Stored items from a collection:

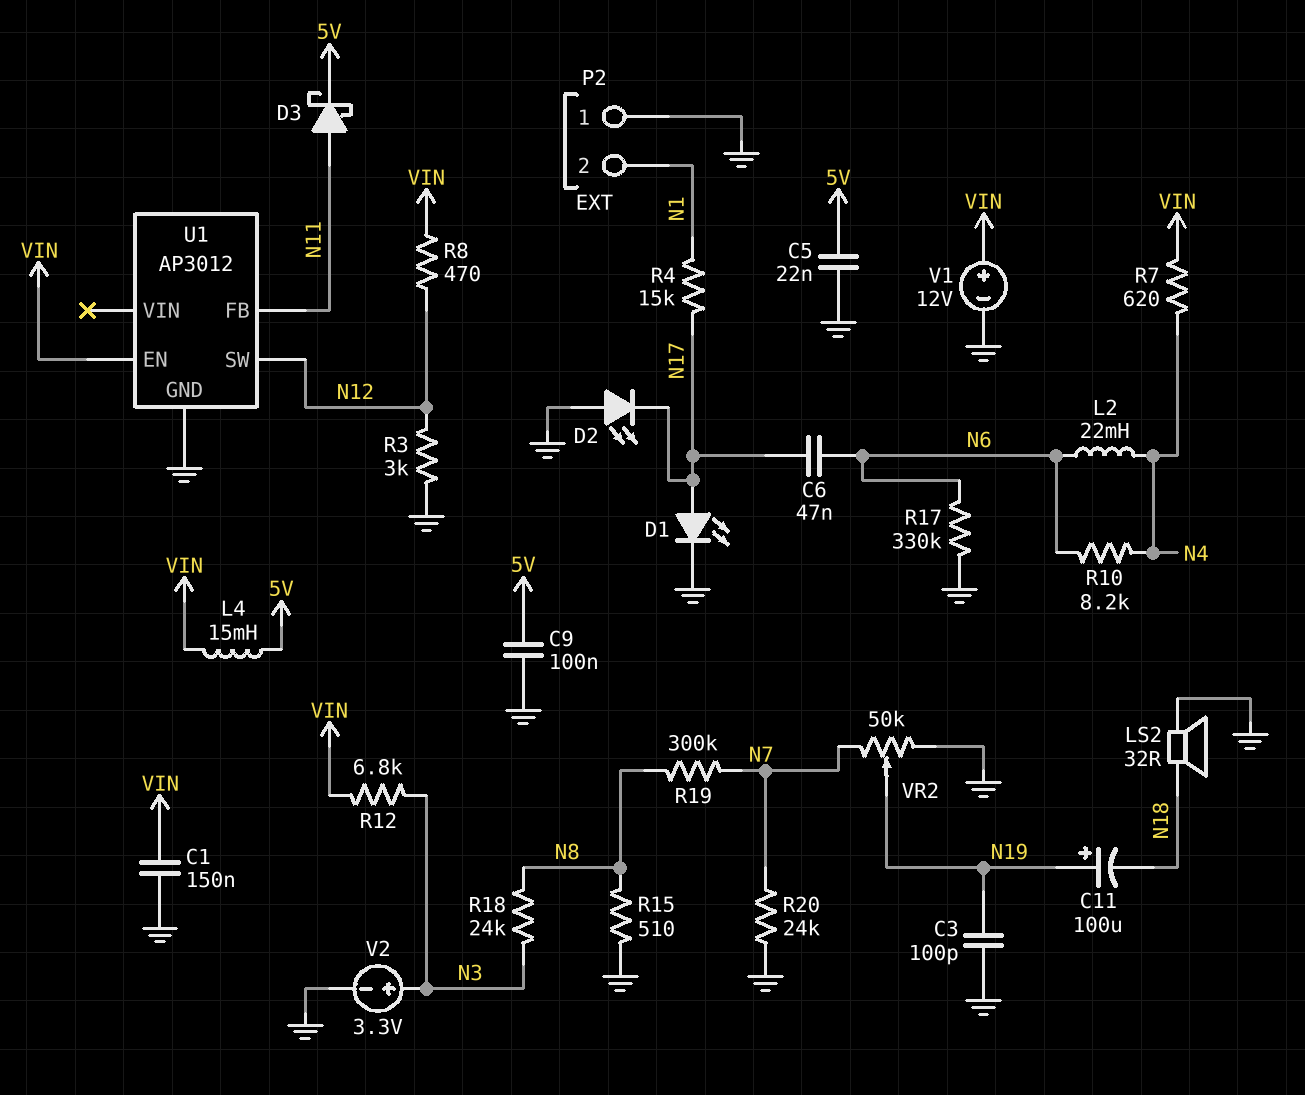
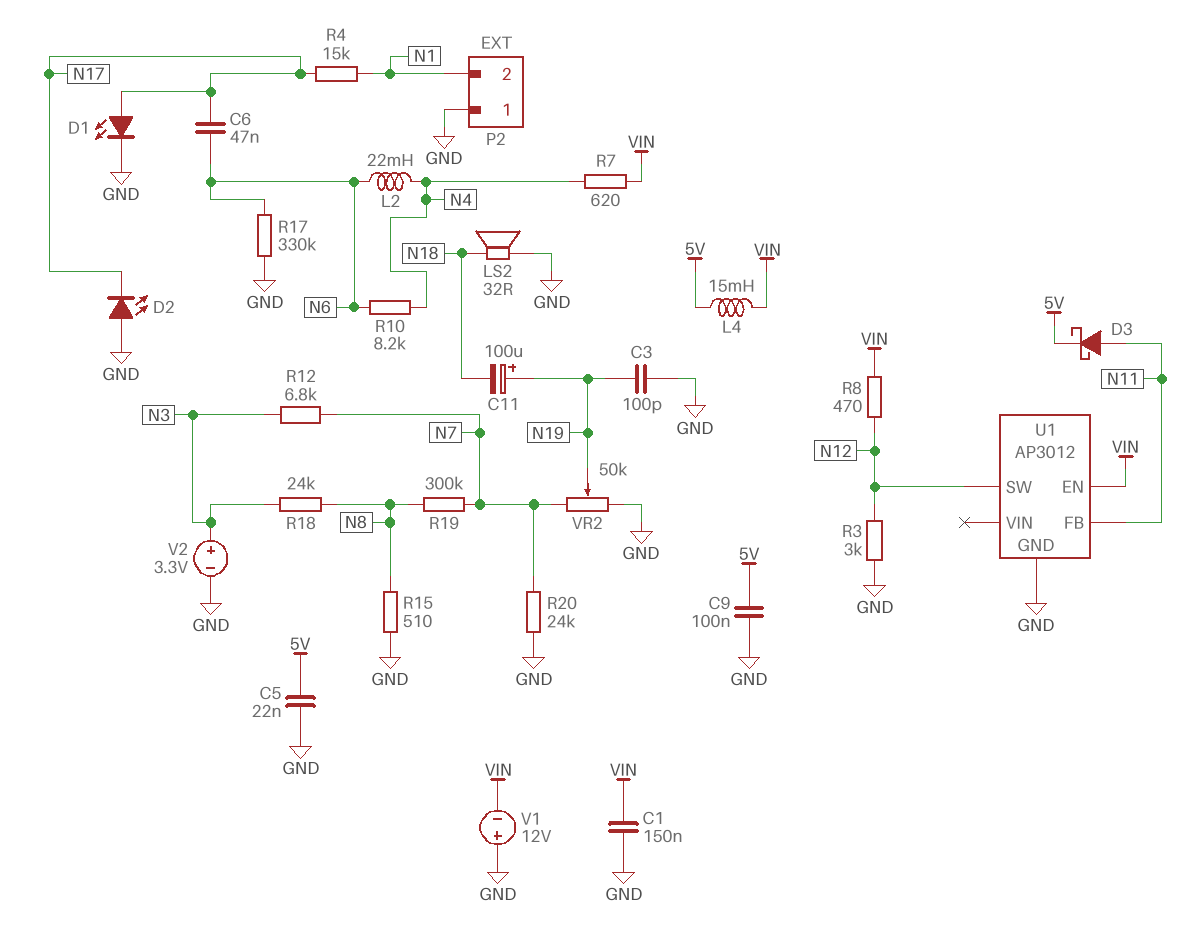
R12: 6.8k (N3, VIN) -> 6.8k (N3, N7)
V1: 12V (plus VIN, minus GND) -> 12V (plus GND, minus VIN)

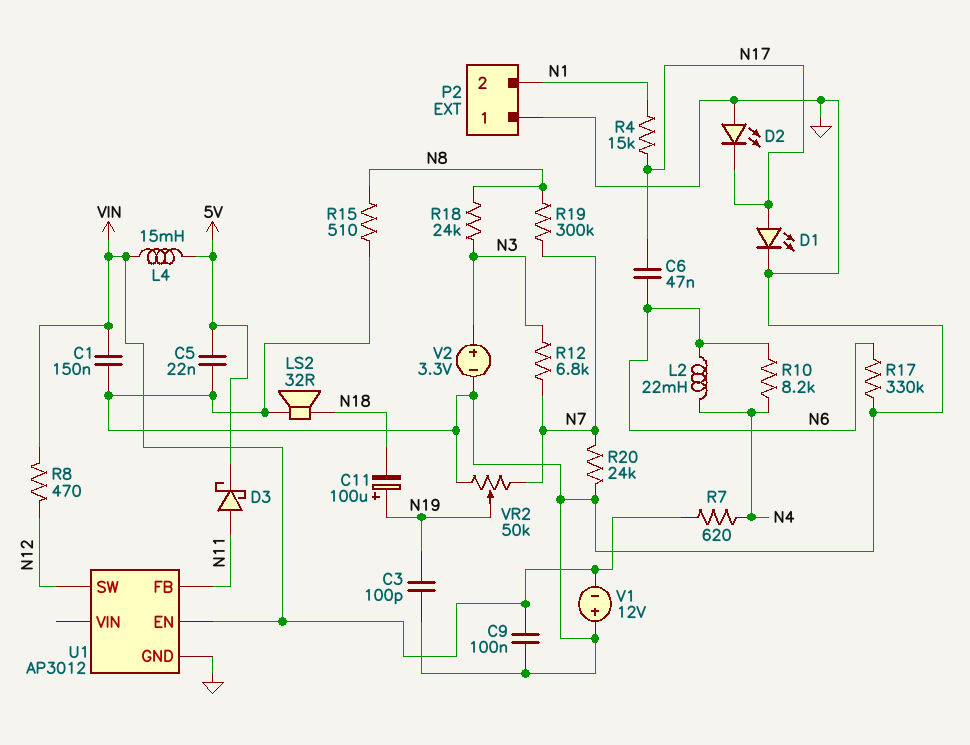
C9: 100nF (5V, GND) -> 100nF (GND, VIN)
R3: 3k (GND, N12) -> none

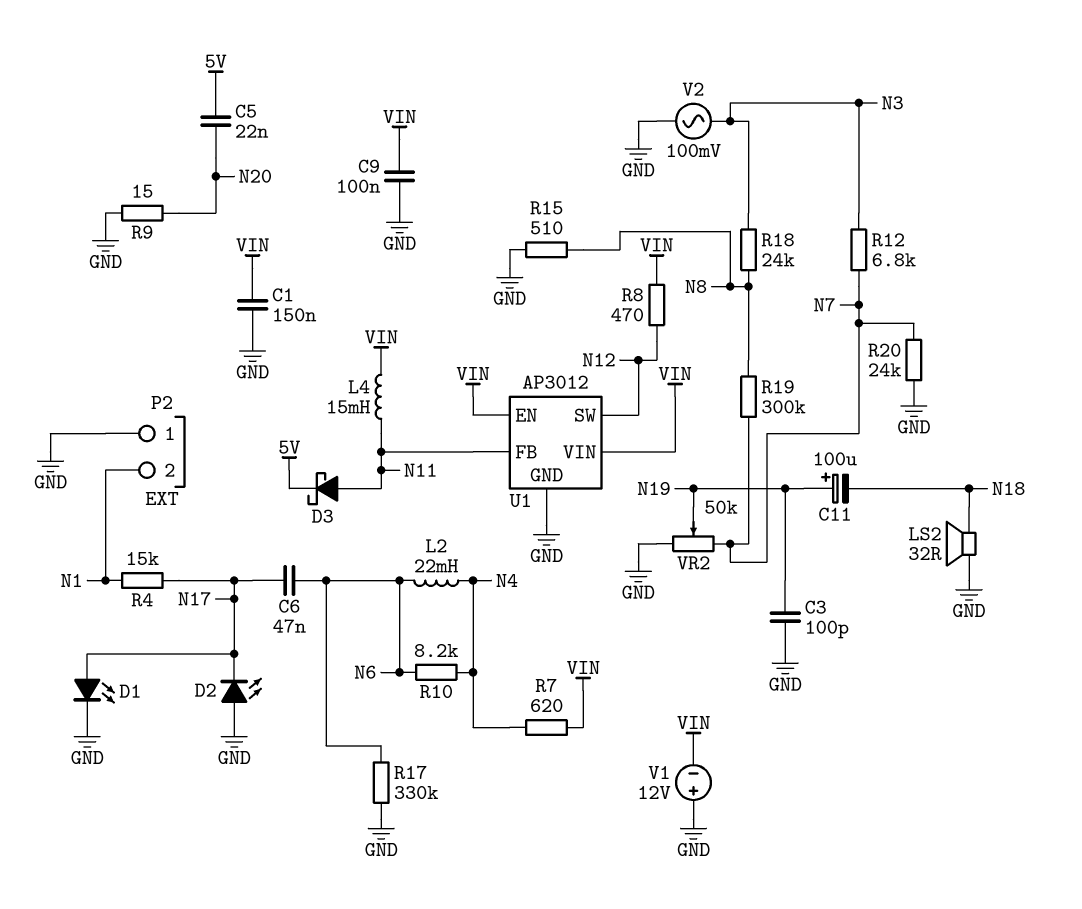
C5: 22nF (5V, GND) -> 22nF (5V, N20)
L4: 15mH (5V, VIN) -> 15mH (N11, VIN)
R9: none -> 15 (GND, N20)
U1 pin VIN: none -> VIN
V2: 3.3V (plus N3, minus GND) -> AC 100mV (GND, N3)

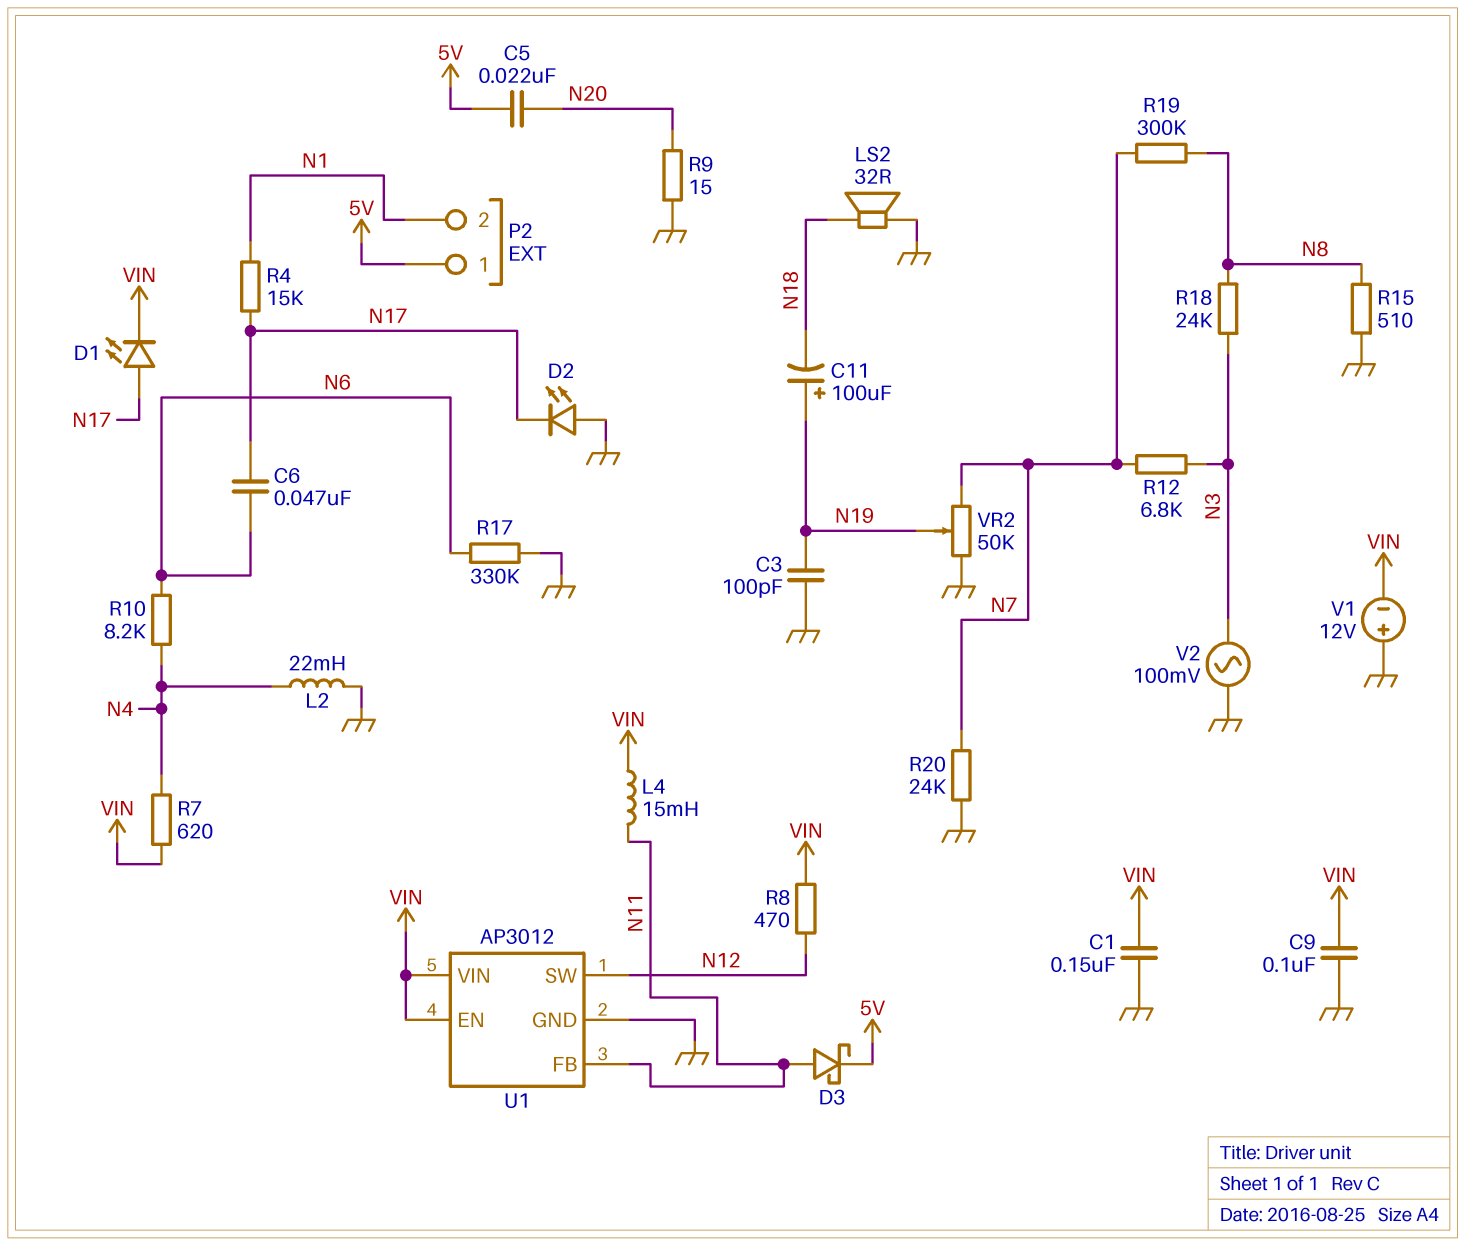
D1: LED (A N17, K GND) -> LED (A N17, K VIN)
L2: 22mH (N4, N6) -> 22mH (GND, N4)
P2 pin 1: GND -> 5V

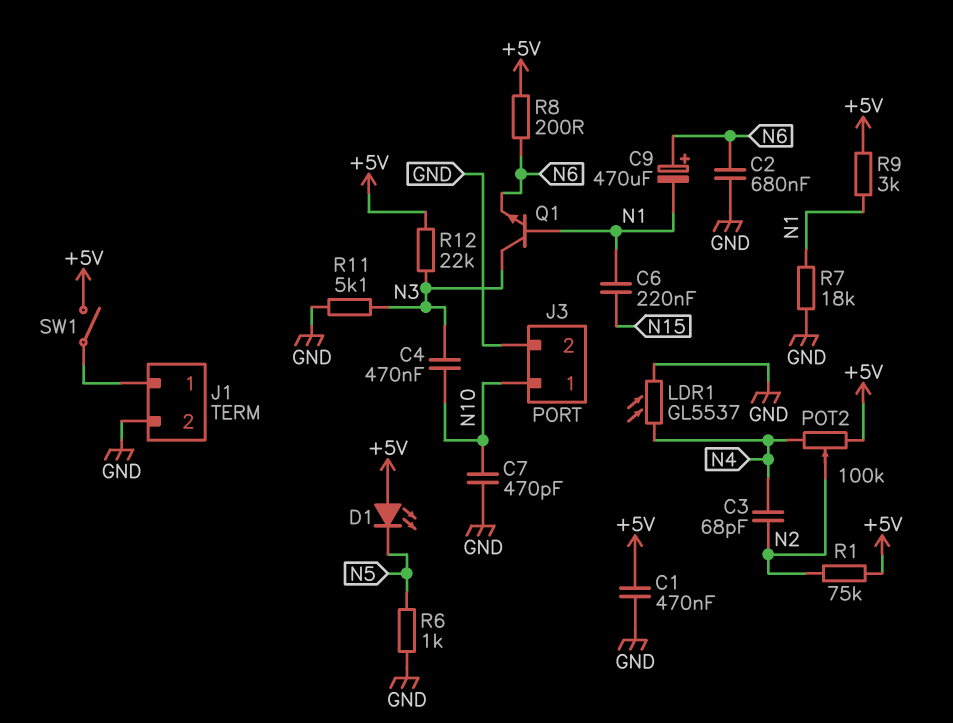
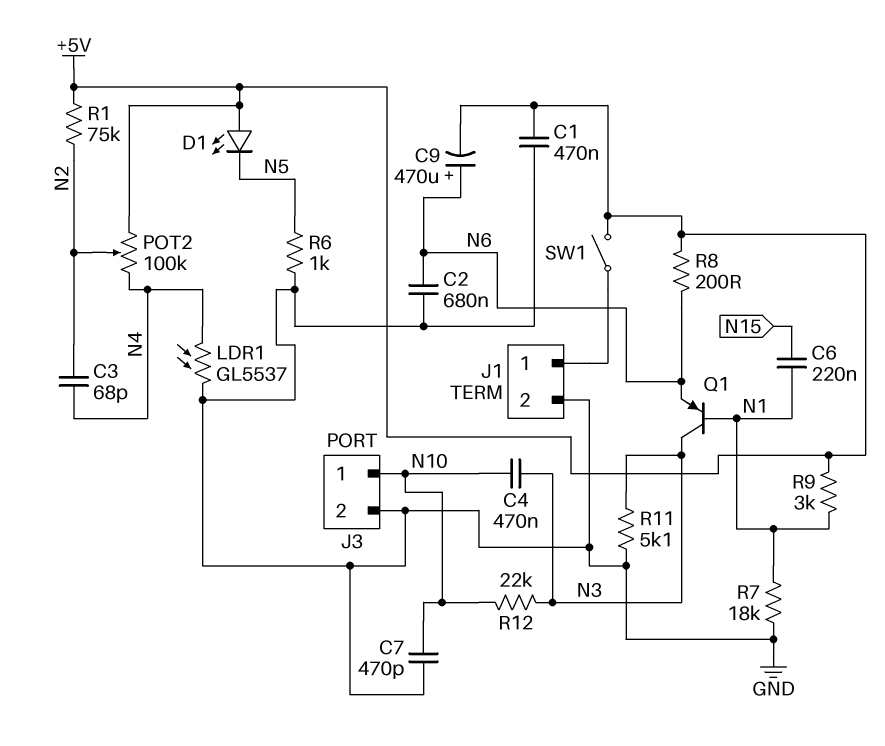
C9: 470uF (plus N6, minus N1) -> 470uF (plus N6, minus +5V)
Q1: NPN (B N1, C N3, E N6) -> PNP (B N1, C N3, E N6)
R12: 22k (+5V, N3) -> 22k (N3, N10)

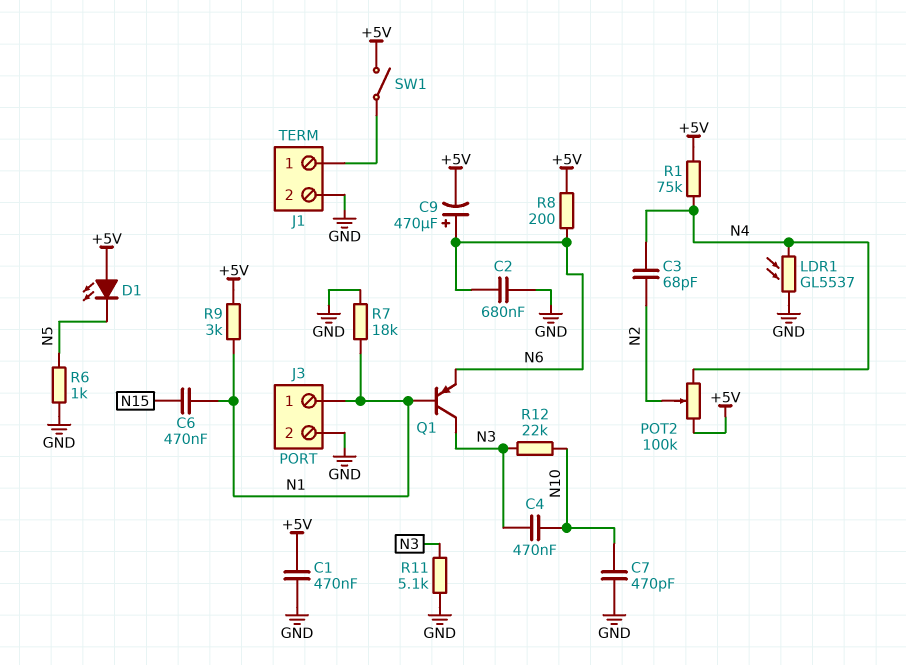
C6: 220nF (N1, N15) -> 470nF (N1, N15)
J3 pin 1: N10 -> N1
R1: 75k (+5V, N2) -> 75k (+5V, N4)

▶ [Exercise requirements]
Your answer should consist only of the count of lines in the data that contain "minus".

▶ [Task solution]
3